##### Vorliegende Daten
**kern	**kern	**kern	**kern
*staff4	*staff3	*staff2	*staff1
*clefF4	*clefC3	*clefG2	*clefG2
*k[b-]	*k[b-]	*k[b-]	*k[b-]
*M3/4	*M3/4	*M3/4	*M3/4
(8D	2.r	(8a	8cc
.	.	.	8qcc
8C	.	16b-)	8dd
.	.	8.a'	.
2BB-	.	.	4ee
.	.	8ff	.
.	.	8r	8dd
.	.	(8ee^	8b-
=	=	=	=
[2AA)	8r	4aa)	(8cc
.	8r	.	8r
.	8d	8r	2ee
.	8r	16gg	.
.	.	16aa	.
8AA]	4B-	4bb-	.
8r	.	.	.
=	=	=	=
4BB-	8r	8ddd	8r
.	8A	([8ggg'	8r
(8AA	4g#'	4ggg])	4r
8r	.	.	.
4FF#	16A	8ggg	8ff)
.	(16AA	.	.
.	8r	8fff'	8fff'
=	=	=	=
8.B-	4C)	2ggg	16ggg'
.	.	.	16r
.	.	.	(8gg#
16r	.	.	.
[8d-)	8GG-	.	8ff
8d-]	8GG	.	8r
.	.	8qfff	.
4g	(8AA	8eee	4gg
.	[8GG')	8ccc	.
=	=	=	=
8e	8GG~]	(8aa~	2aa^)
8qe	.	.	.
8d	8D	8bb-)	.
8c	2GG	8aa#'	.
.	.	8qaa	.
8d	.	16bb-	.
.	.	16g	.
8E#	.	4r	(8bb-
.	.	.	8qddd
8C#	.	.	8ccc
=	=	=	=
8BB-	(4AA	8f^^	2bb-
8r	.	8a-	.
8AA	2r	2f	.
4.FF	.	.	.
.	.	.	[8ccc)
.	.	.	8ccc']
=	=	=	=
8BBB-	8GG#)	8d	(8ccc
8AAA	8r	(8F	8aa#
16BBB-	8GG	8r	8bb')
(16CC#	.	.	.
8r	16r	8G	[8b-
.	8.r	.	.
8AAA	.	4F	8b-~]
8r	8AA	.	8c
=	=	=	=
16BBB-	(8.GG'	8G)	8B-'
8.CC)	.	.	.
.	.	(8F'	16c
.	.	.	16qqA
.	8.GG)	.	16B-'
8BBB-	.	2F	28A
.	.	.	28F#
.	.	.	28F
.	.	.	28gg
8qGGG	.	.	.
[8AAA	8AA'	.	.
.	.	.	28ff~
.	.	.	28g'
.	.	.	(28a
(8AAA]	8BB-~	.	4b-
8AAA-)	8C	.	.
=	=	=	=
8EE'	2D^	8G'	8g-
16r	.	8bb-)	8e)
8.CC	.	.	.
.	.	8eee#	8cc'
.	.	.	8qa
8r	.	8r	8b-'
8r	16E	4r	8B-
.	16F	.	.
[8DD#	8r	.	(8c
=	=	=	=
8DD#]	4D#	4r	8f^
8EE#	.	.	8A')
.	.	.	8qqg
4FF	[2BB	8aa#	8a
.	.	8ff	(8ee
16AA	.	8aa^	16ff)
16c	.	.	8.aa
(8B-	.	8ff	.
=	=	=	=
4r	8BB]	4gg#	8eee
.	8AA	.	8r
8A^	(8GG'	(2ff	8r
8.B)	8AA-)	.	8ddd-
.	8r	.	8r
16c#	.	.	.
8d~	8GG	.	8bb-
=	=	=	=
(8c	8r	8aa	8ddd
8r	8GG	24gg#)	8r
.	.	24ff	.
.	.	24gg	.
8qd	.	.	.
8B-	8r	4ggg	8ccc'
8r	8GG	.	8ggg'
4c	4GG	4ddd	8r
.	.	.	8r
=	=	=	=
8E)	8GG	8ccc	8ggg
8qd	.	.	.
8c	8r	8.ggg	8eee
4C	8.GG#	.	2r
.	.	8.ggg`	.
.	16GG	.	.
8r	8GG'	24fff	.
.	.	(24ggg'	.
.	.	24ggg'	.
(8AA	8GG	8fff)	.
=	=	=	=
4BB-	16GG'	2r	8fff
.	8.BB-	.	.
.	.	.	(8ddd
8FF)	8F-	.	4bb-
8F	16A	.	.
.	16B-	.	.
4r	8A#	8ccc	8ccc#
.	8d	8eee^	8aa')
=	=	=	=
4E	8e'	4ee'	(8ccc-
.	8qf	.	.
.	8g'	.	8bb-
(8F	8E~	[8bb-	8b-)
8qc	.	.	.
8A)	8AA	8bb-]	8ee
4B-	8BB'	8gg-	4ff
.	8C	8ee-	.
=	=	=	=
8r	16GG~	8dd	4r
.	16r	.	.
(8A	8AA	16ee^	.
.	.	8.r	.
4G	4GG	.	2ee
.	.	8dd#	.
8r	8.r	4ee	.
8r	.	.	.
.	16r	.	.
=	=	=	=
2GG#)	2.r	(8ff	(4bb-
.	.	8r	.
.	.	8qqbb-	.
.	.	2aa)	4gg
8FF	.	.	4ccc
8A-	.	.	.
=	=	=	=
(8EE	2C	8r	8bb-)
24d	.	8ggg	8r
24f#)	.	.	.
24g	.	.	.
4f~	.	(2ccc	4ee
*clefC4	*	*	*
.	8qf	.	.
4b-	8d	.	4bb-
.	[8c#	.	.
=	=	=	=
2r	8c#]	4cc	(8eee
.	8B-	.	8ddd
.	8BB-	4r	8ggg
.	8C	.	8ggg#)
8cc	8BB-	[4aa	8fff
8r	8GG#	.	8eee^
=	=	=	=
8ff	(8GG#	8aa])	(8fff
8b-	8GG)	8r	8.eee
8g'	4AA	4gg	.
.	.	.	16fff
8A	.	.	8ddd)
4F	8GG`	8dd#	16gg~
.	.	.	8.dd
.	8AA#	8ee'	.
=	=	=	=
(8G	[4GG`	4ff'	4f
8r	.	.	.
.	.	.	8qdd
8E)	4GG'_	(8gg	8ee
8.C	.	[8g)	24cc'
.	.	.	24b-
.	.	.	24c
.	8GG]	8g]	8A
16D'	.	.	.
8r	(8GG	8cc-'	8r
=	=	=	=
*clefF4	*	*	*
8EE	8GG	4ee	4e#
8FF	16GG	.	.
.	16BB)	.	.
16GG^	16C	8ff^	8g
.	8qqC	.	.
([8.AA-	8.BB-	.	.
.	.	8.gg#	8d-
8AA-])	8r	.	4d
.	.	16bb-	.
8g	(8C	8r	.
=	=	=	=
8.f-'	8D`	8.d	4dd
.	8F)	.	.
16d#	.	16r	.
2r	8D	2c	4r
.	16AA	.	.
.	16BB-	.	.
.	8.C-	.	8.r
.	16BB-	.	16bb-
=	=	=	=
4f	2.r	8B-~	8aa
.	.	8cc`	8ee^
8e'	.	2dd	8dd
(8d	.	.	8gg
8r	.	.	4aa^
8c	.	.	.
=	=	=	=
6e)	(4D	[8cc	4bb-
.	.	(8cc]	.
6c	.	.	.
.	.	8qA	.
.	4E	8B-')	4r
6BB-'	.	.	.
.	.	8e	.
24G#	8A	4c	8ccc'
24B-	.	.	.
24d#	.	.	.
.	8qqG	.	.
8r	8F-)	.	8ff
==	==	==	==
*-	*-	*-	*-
##########
##### Vorliegende Daten
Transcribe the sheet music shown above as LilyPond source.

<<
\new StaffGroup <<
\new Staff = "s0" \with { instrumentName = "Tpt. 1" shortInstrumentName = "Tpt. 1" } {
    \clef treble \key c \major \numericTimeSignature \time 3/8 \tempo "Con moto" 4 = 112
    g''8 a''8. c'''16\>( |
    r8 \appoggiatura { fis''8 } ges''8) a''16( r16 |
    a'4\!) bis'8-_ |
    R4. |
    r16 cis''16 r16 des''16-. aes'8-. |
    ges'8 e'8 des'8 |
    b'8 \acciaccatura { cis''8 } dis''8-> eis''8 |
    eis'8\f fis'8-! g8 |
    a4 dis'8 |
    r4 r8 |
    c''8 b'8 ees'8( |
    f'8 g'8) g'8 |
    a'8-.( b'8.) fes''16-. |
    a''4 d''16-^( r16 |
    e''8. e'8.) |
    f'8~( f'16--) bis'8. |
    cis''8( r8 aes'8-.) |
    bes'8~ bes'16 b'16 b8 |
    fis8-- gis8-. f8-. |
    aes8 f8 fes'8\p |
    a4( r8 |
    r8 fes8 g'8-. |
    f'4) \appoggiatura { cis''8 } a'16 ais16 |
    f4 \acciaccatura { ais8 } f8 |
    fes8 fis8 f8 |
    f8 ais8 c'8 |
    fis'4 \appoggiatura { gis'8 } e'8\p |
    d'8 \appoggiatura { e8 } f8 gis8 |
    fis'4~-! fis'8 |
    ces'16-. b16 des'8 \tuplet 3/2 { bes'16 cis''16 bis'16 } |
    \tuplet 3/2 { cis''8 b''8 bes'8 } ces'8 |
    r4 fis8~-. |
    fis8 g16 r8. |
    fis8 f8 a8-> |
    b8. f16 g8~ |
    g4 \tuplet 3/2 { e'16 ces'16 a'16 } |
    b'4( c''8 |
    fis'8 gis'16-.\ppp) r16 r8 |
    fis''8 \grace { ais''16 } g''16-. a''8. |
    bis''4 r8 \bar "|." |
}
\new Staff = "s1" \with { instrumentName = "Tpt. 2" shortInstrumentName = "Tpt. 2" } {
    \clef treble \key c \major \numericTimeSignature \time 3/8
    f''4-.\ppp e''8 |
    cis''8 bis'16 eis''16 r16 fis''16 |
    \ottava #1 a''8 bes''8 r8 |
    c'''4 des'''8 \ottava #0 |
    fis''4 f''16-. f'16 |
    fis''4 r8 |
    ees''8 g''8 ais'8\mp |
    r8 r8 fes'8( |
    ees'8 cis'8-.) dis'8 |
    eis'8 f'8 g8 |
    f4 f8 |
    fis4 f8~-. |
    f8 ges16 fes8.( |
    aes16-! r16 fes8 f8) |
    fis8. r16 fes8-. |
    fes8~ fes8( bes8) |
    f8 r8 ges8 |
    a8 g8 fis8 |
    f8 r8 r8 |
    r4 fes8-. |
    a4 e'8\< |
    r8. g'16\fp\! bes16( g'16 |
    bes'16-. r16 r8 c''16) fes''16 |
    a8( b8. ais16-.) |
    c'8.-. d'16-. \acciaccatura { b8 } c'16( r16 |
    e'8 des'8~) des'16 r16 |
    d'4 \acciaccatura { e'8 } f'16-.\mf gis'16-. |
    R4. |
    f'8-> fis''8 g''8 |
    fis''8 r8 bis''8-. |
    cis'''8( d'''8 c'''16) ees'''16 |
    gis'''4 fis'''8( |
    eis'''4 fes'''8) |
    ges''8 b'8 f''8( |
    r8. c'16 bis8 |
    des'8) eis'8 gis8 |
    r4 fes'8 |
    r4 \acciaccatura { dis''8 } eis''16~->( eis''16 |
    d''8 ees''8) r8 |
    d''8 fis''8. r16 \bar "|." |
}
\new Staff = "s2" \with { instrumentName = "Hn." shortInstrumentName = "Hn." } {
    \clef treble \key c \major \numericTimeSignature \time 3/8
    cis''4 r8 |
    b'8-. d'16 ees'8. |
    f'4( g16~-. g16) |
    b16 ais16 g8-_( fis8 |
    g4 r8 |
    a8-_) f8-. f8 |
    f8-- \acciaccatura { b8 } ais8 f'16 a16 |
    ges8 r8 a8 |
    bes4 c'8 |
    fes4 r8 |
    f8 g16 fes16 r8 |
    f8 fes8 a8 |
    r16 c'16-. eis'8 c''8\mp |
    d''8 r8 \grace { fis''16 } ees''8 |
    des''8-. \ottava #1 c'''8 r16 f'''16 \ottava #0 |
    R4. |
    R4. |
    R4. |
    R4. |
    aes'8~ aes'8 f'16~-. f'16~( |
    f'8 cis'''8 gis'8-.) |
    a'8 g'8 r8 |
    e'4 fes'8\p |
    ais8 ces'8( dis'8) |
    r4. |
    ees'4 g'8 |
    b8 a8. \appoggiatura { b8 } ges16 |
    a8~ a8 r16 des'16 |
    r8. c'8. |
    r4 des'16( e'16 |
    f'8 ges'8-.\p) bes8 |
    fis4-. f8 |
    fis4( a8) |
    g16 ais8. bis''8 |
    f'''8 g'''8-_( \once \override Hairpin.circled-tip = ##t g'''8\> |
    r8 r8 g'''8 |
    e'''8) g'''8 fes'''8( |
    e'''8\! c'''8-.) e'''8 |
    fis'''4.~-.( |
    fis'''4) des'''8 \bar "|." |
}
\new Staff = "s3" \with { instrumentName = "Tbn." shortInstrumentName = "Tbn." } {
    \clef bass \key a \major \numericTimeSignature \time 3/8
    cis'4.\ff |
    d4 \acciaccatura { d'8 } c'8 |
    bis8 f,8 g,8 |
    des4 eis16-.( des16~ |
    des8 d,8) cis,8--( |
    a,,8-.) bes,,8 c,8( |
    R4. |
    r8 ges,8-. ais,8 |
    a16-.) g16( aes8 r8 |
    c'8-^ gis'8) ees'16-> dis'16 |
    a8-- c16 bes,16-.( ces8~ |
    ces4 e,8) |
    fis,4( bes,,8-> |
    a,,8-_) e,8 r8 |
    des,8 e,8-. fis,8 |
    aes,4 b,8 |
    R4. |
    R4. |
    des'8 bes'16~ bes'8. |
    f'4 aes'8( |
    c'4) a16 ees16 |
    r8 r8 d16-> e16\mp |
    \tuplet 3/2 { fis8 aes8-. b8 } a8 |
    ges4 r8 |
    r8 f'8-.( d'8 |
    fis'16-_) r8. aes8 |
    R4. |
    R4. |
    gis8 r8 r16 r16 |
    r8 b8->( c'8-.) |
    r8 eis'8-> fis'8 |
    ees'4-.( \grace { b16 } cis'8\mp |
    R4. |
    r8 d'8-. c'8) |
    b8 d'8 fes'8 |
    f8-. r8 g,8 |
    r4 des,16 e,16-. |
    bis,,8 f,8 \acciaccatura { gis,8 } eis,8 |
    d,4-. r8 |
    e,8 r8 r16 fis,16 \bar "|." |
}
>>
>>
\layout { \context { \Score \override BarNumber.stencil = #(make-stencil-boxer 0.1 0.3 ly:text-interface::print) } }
##########
**Aufgabe:**
Sammle aus den Daten oben jede Zeile, in der die Zeichenfolge „ottava“ vorkommt, und gib diese Zeilen unverändert wieder.

**Gelöste Aufgabe:**
    \ottava #1 a''8 bes''8 r8 |
    c'''4 des'''8 \ottava #0 |
    des''8-. \ottava #1 c'''8 r16 f'''16 \ottava #0 |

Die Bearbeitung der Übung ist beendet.